__Goal of the exercise__: Take every line containing "yellow" out of the records.

Colored shape movement records:
----------

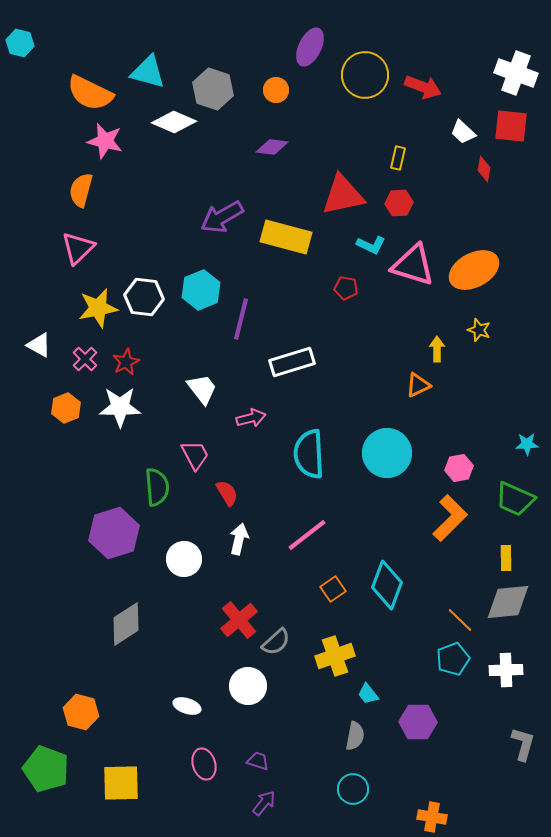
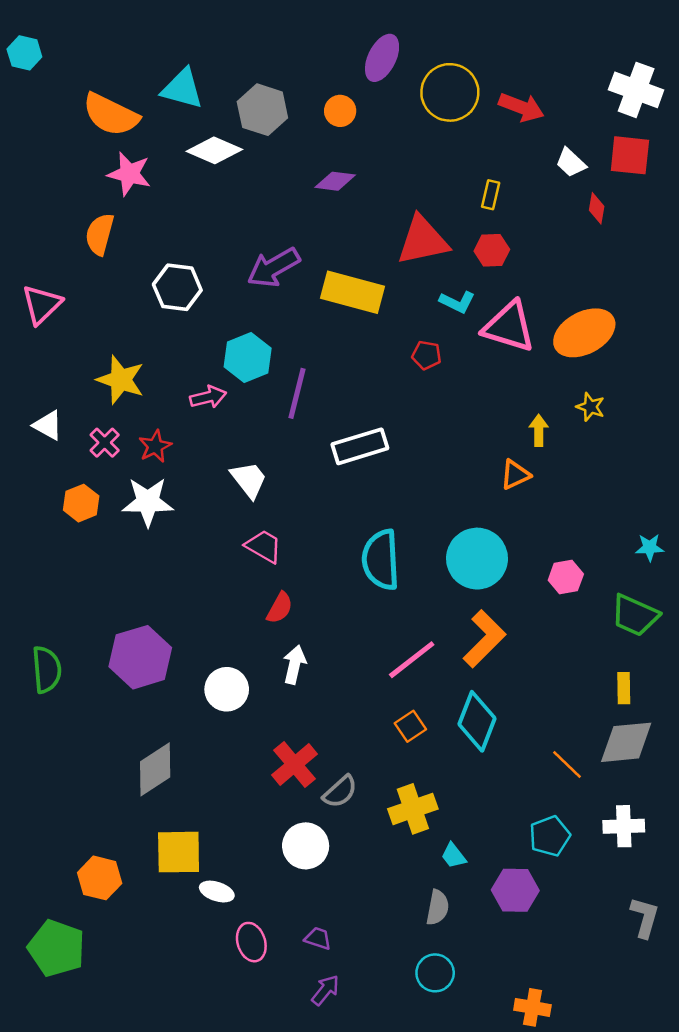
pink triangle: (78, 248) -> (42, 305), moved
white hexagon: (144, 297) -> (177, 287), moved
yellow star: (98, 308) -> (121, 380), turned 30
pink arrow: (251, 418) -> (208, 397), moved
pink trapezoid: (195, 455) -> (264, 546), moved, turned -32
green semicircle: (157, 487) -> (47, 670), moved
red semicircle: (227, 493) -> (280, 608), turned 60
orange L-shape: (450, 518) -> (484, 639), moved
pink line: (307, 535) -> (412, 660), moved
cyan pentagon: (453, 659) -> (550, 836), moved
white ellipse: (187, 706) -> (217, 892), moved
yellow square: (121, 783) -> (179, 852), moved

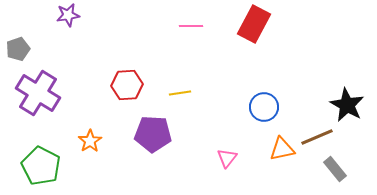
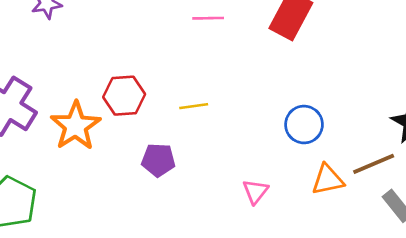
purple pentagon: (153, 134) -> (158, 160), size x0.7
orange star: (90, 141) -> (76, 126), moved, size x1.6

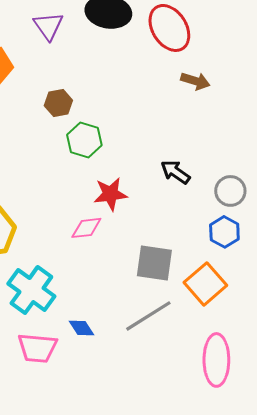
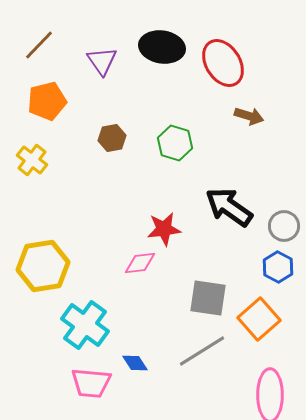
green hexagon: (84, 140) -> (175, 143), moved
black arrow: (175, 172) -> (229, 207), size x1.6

----------

__Result of this task__:
yellow star: (98, 308) -> (121, 380), turned 30
yellow square: (121, 783) -> (179, 852), moved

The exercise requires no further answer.